**HOW TO COMPLETE THIS TASK:** Take from the data every line in which the word "blue" is found.

**INFORMATION:**
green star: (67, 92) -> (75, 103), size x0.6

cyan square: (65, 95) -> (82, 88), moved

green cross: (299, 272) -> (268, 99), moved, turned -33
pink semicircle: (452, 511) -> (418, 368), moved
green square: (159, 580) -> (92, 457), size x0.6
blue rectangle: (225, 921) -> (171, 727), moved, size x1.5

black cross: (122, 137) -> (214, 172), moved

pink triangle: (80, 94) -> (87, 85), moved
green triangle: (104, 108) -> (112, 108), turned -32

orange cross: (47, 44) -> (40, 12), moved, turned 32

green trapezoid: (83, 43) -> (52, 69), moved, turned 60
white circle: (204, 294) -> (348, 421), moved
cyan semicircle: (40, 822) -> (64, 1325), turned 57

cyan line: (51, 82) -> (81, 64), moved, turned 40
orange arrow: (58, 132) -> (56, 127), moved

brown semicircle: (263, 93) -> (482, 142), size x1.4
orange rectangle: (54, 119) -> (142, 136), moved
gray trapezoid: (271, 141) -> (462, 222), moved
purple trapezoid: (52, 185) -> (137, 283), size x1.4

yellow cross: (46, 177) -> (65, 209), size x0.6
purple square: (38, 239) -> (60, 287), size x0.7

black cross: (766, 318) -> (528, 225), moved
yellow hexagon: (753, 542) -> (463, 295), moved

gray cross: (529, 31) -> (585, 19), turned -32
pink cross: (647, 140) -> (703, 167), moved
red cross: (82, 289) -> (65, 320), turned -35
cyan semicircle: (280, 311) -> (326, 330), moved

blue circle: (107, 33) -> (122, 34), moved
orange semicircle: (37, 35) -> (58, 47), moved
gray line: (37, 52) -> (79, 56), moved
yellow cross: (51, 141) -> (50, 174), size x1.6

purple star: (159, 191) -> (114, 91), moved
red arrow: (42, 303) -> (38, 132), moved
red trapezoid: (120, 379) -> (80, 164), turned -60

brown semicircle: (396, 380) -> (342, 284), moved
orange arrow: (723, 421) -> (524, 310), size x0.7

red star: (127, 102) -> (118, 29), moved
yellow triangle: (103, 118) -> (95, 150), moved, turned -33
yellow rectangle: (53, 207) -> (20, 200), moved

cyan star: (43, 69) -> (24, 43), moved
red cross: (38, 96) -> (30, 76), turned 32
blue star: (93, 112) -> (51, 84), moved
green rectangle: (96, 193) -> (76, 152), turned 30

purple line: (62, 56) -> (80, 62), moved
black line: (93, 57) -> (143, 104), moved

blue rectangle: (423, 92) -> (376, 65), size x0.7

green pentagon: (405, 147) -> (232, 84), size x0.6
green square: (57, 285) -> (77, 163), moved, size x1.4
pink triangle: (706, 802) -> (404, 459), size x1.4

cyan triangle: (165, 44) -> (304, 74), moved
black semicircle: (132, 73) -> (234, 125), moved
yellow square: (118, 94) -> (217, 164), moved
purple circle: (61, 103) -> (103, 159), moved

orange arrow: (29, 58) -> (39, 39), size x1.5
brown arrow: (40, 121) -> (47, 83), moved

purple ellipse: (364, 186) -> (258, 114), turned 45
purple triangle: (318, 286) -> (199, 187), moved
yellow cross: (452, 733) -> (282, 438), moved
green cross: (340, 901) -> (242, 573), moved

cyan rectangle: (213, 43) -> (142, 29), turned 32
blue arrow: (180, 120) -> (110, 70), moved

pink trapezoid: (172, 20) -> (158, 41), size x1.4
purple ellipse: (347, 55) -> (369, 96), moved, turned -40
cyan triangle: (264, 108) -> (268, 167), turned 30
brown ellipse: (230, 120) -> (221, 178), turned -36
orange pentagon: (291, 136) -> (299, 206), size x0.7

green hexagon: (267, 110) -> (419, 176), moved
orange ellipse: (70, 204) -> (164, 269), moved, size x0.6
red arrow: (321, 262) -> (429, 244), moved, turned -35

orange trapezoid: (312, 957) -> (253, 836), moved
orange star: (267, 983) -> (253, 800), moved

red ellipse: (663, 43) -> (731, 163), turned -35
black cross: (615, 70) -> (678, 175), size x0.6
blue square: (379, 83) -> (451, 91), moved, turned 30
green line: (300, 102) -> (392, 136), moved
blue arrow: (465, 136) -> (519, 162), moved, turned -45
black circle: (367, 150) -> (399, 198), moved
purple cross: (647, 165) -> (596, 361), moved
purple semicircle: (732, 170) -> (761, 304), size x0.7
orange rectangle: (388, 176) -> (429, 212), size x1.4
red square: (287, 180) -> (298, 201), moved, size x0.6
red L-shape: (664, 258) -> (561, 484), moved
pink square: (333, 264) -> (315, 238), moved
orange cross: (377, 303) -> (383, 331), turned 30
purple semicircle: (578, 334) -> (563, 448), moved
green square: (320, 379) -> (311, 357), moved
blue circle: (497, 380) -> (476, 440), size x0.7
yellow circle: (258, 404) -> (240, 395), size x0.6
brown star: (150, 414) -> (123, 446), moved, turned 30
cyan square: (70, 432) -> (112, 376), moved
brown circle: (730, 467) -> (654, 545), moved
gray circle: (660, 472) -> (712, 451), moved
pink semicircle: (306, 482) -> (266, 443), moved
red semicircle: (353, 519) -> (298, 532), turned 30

**ANSWER TO THIS EXERCISE:**
blue rectangle: (225, 921) -> (171, 727), moved, size x1.5
blue circle: (107, 33) -> (122, 34), moved
blue star: (93, 112) -> (51, 84), moved
blue rectangle: (423, 92) -> (376, 65), size x0.7
blue arrow: (180, 120) -> (110, 70), moved
blue square: (379, 83) -> (451, 91), moved, turned 30
blue arrow: (465, 136) -> (519, 162), moved, turned -45
blue circle: (497, 380) -> (476, 440), size x0.7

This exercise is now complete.